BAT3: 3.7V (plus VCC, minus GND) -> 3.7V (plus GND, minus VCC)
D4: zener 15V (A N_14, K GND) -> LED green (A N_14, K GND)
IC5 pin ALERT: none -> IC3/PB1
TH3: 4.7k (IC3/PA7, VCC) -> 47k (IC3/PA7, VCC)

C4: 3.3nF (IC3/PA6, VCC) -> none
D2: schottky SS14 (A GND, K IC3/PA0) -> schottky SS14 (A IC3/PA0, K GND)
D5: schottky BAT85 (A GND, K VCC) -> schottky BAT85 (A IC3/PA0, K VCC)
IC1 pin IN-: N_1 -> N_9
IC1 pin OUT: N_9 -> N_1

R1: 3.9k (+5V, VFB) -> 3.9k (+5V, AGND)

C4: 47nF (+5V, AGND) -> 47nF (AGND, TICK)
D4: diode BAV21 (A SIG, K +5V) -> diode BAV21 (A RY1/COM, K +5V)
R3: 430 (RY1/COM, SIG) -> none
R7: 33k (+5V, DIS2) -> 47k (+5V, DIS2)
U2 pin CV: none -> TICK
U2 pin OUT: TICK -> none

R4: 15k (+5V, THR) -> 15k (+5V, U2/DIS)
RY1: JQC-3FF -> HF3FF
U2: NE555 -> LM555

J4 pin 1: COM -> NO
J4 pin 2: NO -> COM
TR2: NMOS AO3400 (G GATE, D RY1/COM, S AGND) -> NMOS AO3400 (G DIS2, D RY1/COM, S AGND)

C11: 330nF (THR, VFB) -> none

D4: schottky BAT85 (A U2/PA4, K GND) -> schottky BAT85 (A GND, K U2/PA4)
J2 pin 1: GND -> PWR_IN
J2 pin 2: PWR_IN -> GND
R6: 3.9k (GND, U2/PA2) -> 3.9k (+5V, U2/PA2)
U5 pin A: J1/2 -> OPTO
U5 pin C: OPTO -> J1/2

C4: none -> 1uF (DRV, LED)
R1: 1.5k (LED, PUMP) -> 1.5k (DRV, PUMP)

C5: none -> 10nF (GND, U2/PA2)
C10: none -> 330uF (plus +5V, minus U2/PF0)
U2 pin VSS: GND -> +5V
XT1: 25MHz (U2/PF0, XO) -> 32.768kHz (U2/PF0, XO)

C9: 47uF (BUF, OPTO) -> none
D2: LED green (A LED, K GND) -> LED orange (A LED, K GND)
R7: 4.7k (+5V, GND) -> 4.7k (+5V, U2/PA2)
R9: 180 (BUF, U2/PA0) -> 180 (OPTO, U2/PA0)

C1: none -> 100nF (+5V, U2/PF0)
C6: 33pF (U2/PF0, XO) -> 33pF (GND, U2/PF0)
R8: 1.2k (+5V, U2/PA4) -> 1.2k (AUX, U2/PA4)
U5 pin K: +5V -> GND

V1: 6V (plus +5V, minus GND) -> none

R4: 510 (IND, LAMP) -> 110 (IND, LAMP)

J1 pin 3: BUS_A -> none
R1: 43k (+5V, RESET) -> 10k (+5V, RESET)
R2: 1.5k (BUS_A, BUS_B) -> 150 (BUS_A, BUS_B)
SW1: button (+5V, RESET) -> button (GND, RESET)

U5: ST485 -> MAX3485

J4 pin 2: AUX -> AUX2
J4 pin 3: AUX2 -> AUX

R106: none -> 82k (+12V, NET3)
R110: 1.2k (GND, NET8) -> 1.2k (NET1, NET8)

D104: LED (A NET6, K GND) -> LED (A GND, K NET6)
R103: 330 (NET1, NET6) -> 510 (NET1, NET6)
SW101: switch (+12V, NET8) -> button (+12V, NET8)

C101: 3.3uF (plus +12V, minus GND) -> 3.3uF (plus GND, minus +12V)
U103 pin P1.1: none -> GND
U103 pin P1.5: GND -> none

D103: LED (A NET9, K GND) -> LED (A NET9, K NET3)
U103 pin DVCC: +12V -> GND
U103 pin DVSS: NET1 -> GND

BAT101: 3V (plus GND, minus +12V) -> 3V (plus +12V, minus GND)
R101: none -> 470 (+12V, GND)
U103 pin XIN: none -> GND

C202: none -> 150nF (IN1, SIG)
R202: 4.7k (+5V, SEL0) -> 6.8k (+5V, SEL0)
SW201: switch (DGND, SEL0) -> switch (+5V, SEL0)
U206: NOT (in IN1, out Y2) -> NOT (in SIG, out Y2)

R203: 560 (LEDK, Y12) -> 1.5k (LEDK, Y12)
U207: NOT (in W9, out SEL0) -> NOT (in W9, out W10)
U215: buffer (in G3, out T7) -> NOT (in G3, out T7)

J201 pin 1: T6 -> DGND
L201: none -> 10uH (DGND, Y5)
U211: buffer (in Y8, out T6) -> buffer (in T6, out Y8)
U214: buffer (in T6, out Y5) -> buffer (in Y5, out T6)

■ ■ ■

→ **TASK ITEM**
Where a line of the material holds the word "button", copy that line.

→ **ANSWER BELOW**
SW1: button (+5V, RESET) -> button (GND, RESET)
SW101: switch (+12V, NET8) -> button (+12V, NET8)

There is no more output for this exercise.